Task requirements => Whatever appears in the records, retype it exactly, except for the pictures.

Supplied data =>
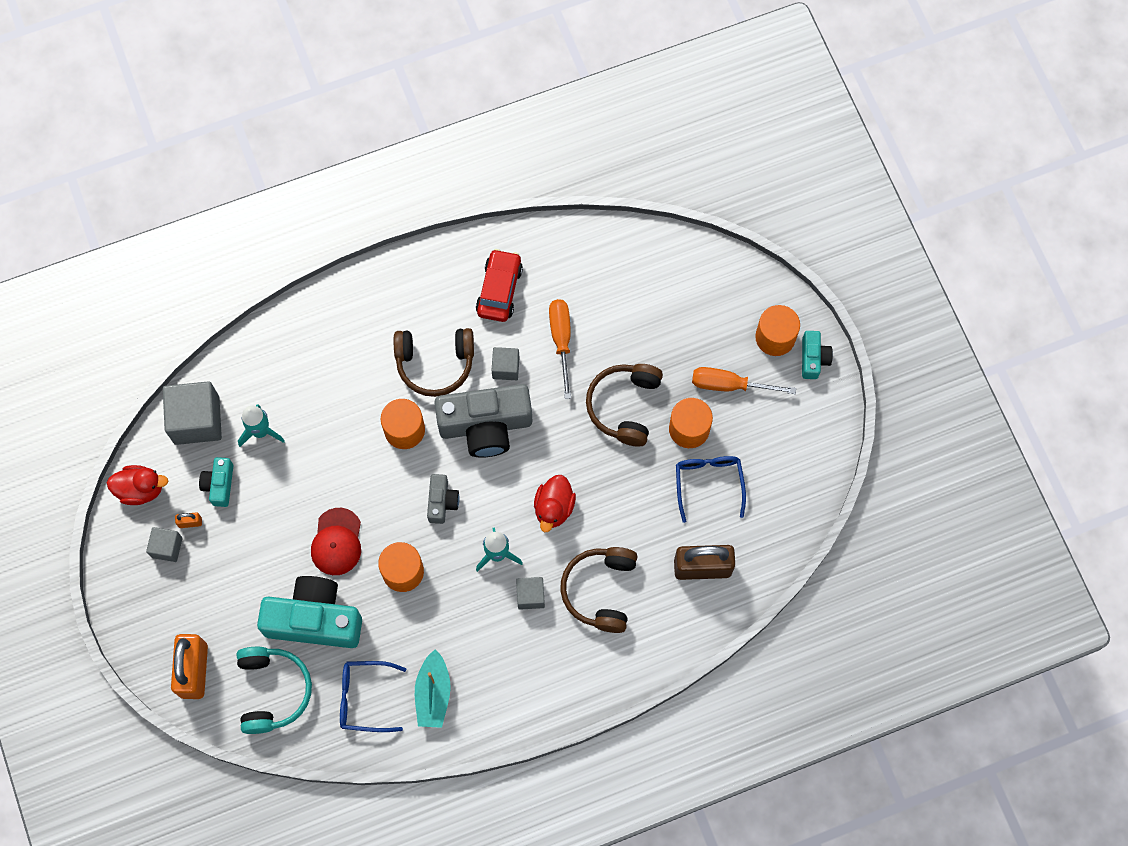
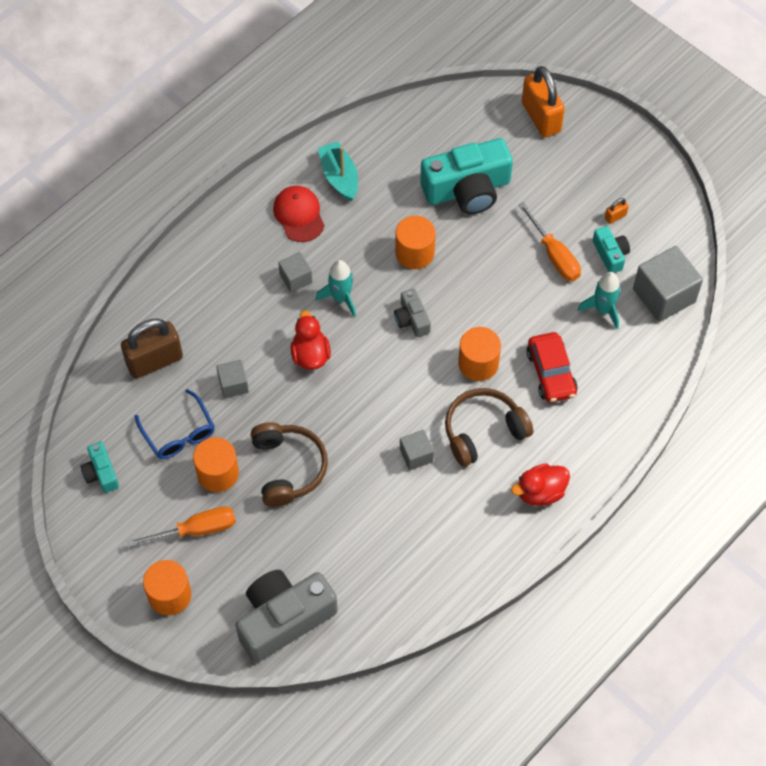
camera: 155 degrees right, 10 degrees down
(141, 489) = (673, 224): red duck -> red duck (540, 492)
(167, 547) = (621, 191): grey cube -> grey cube (233, 384)
(273, 691) = (470, 128): turquoise headphones -> none
(337, 542) = (483, 252): red cap -> red cap (299, 215)
(365, 698) = (393, 152): blue glasses -> none
(485, 425) = (407, 397): grey camera -> grey camera (284, 619)
(499, 290) = (460, 524): red car -> red car (551, 373)
(561, 340) = (377, 503): orange screwdriver -> orange screwdriver (554, 255)
(600, 590) = (237, 306): brown headphones -> none
(813, 358) = (123, 590): turquoise camera -> turquoise camera (101, 473)

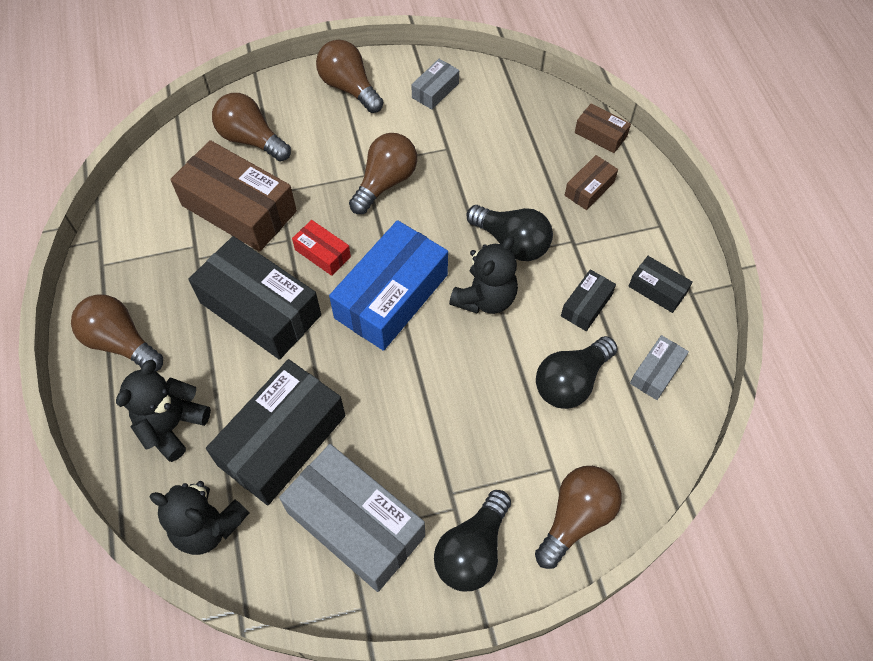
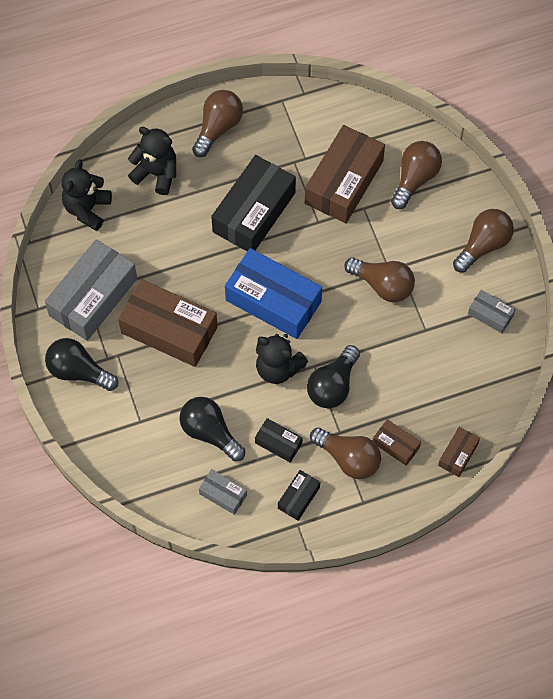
camera: 85 degrees right, 5 degrees up
(282, 440) = (150, 243): black box -> none
(322, 253) = (308, 248): red box -> none
(419, 423) = (169, 330): none -> brown box
(576, 518) = (104, 437): brown light bulb -> brown light bulb (348, 458)

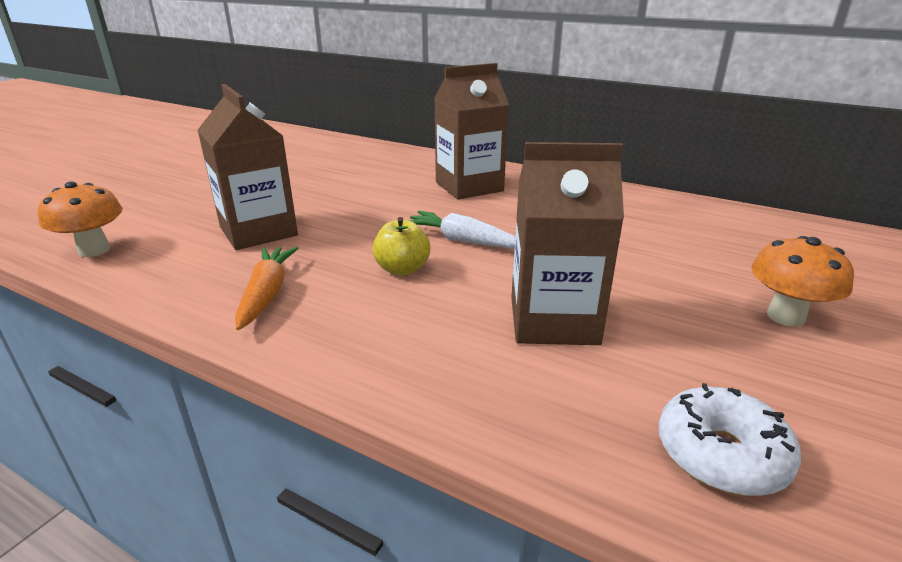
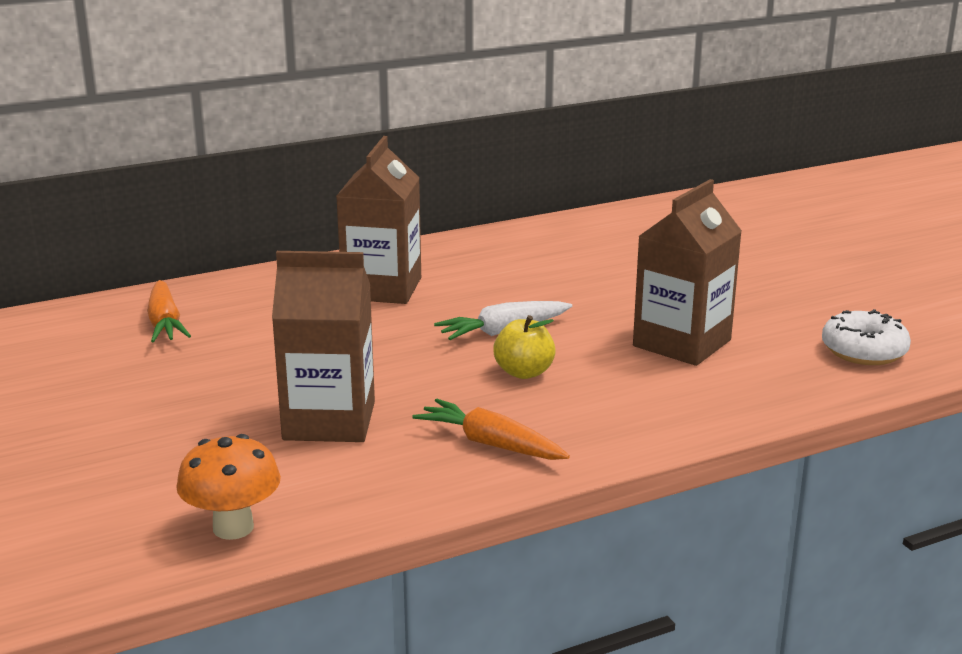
camera: 55 degrees left, 5 degrees down
(344, 157) = (165, 323): none -> orange carrot
(785, 316) = (763, 273): orange mushroom -> none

Solution to the exercise =>
camera: 155 degrees right, 10 degrees down
(141, 489) = (673, 224): red duck -> red duck (540, 492)
(167, 547) = (621, 191): grey cube -> grey cube (233, 384)
(273, 691) = (470, 128): turquoise headphones -> none
(337, 542) = (483, 252): red cap -> red cap (299, 215)
(365, 698) = (393, 152): blue glasses -> none
(485, 425) = (407, 397): grey camera -> grey camera (284, 619)
(499, 290) = (460, 524): red car -> red car (551, 373)
(561, 340) = (377, 503): orange screwdriver -> orange screwdriver (554, 255)
(600, 590) = (237, 306): brown headphones -> none
(813, 358) = (123, 590): turquoise camera -> turquoise camera (101, 473)

camera: 85 degrees right, 5 degrees up
(282, 440) = (150, 243): black box -> none
(322, 253) = (308, 248): red box -> none
(419, 423) = (169, 330): none -> brown box
(576, 518) = (104, 437): brown light bulb -> brown light bulb (348, 458)

camera: 55 degrees left, 5 degrees down
(344, 157) = (165, 323): none -> orange carrot
(785, 316) = (763, 273): orange mushroom -> none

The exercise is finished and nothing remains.